_INSTRUCTIONS FOR THE TASK_
Only one stretch of the records below should be repeated. It starts with the line containing "C4: 82pF (0V, U2/XIN) -> 12pF (0V, U2/XIN)" and goes on through the line containing "X2: 12MHz (U2/XIN, U2/XOUT)", exactly as written.

_DATA FOR THIS TASK_
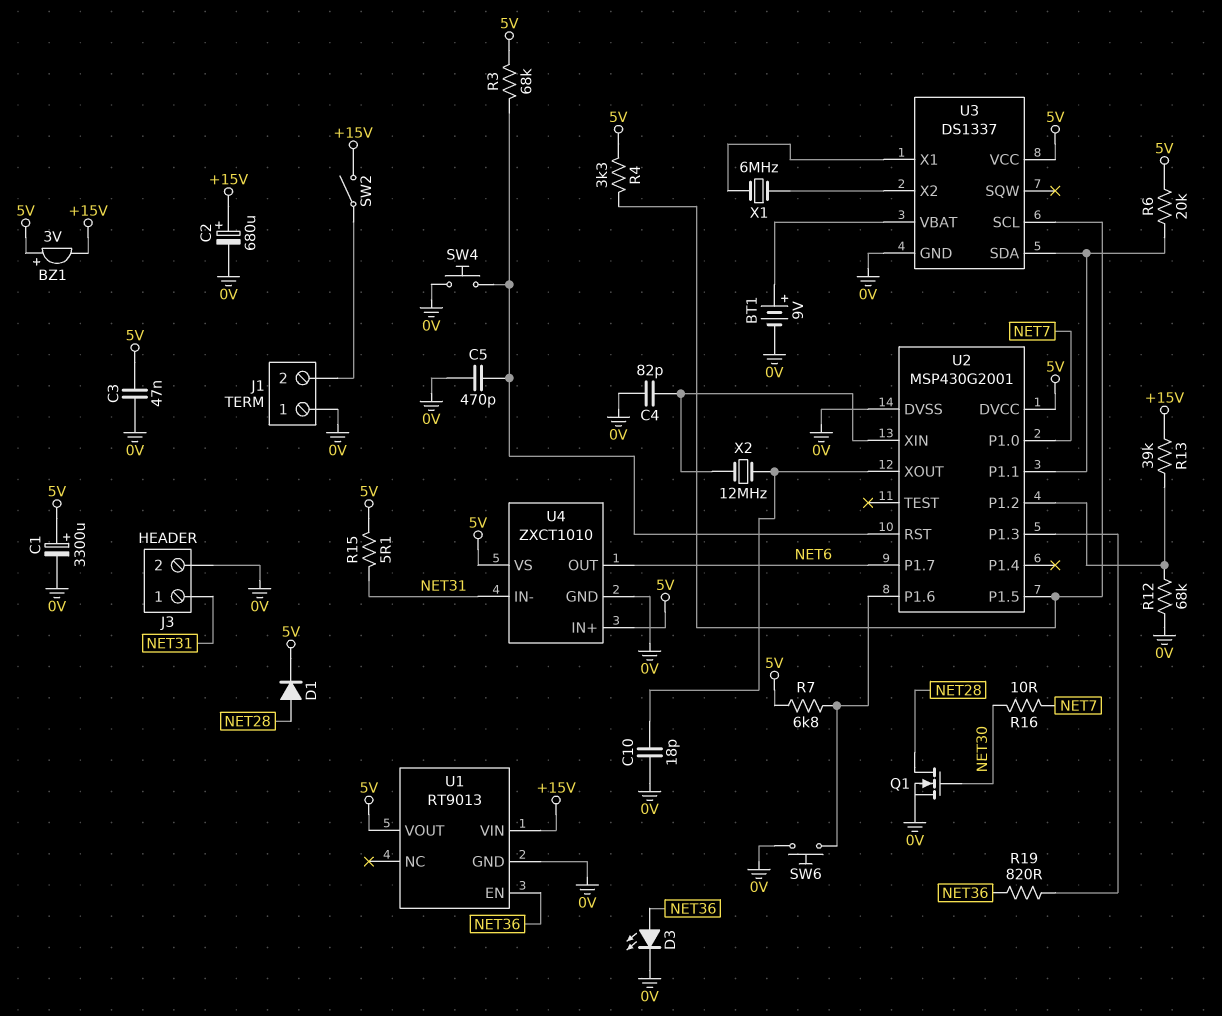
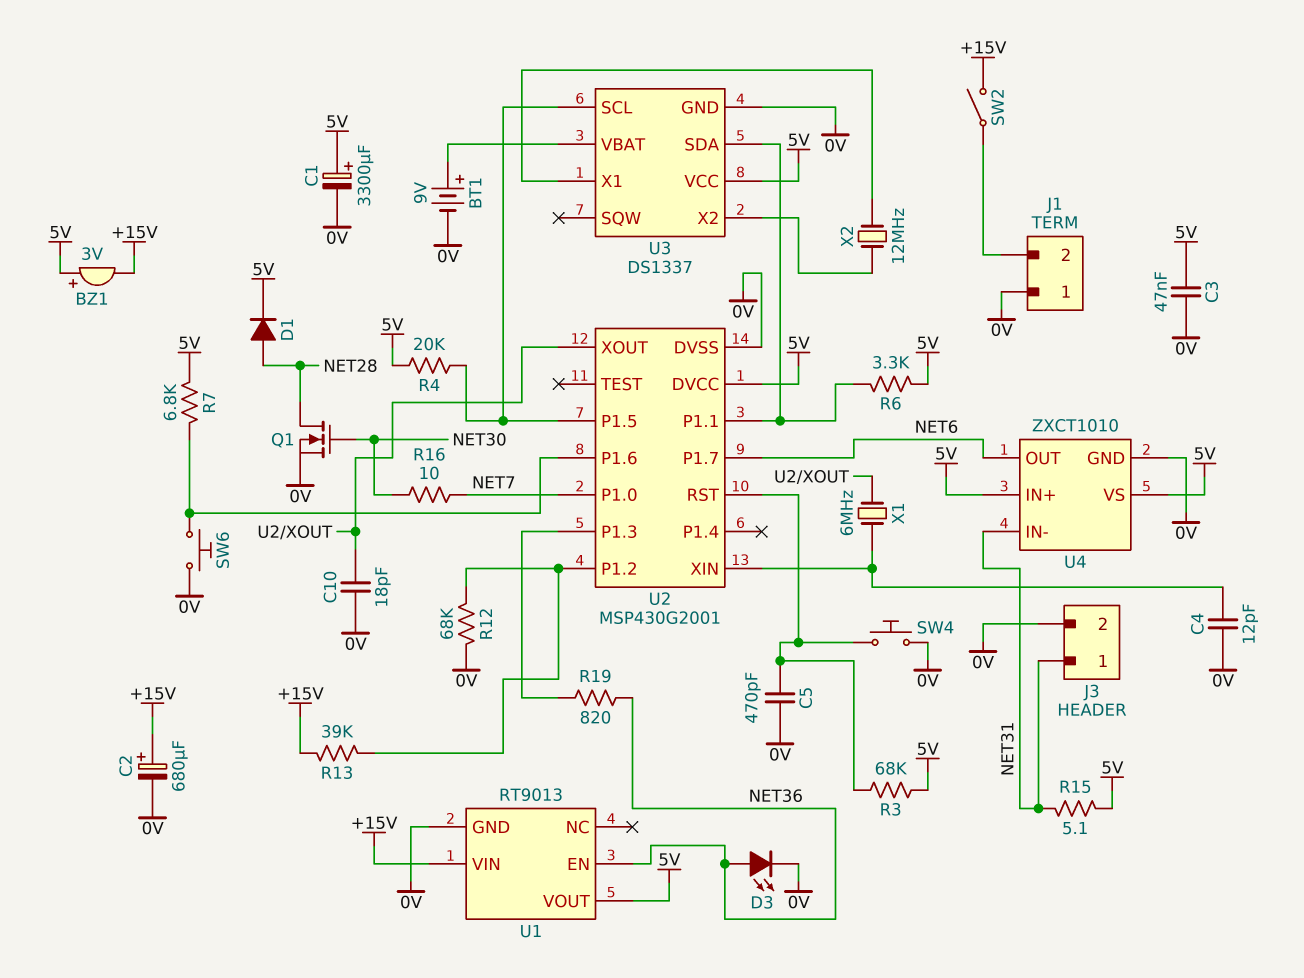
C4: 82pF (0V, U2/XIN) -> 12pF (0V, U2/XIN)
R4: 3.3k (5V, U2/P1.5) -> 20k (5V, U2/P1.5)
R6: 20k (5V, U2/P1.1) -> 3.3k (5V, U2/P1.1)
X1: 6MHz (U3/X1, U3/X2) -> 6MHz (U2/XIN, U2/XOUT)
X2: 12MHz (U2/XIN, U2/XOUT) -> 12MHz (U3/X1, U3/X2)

* * *

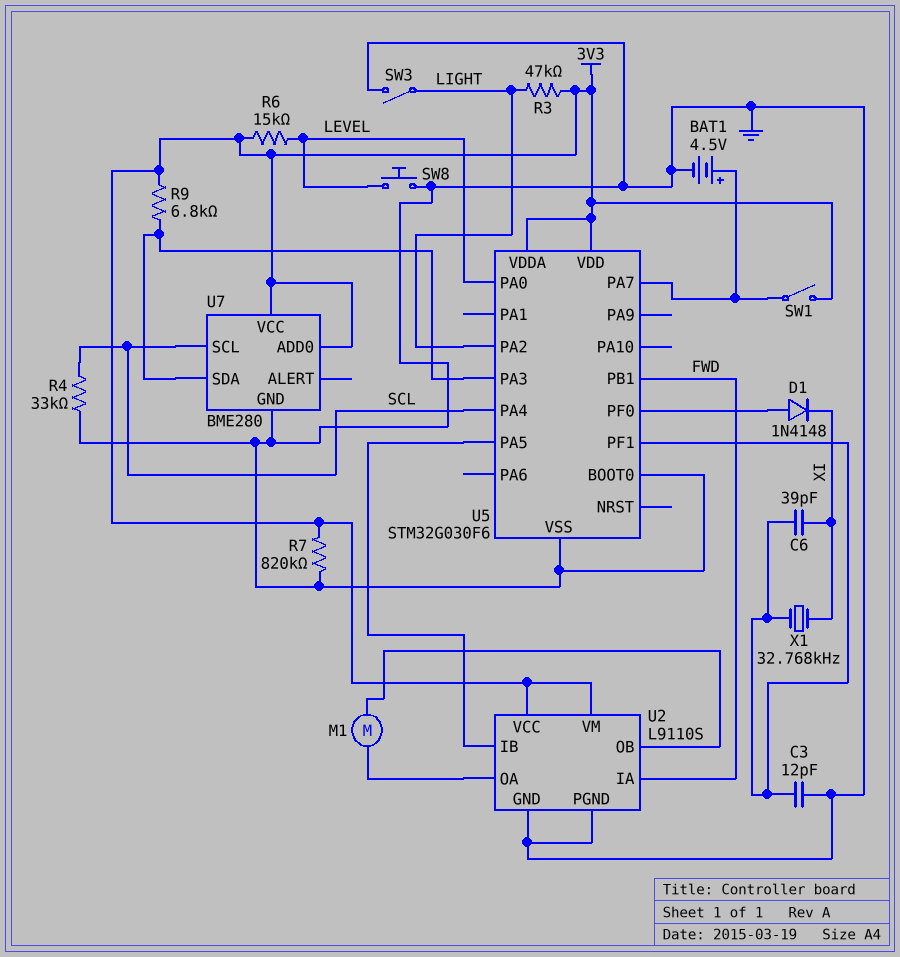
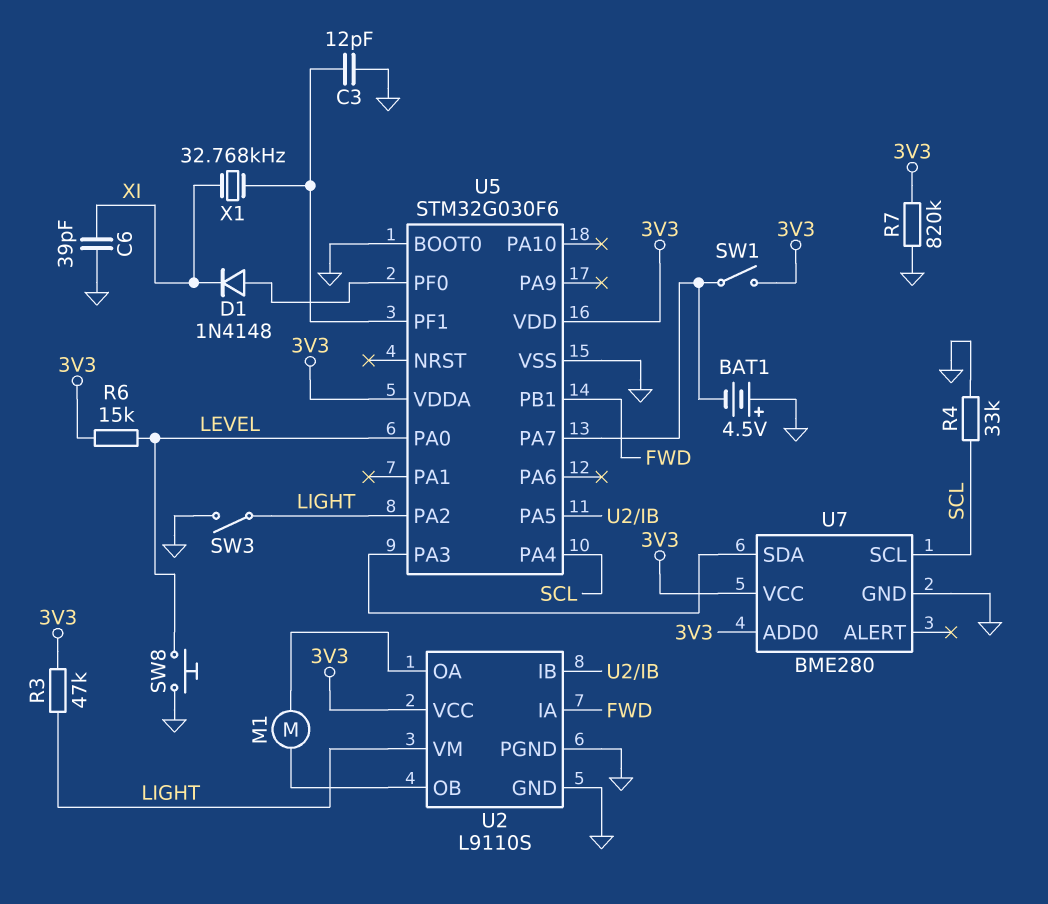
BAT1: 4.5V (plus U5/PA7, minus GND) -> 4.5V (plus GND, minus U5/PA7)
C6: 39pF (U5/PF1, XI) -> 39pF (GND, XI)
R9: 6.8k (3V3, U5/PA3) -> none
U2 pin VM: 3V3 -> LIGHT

_RESULT OF THIS EXERCISE_
C4: 82pF (0V, U2/XIN) -> 12pF (0V, U2/XIN)
R4: 3.3k (5V, U2/P1.5) -> 20k (5V, U2/P1.5)
R6: 20k (5V, U2/P1.1) -> 3.3k (5V, U2/P1.1)
X1: 6MHz (U3/X1, U3/X2) -> 6MHz (U2/XIN, U2/XOUT)
X2: 12MHz (U2/XIN, U2/XOUT) -> 12MHz (U3/X1, U3/X2)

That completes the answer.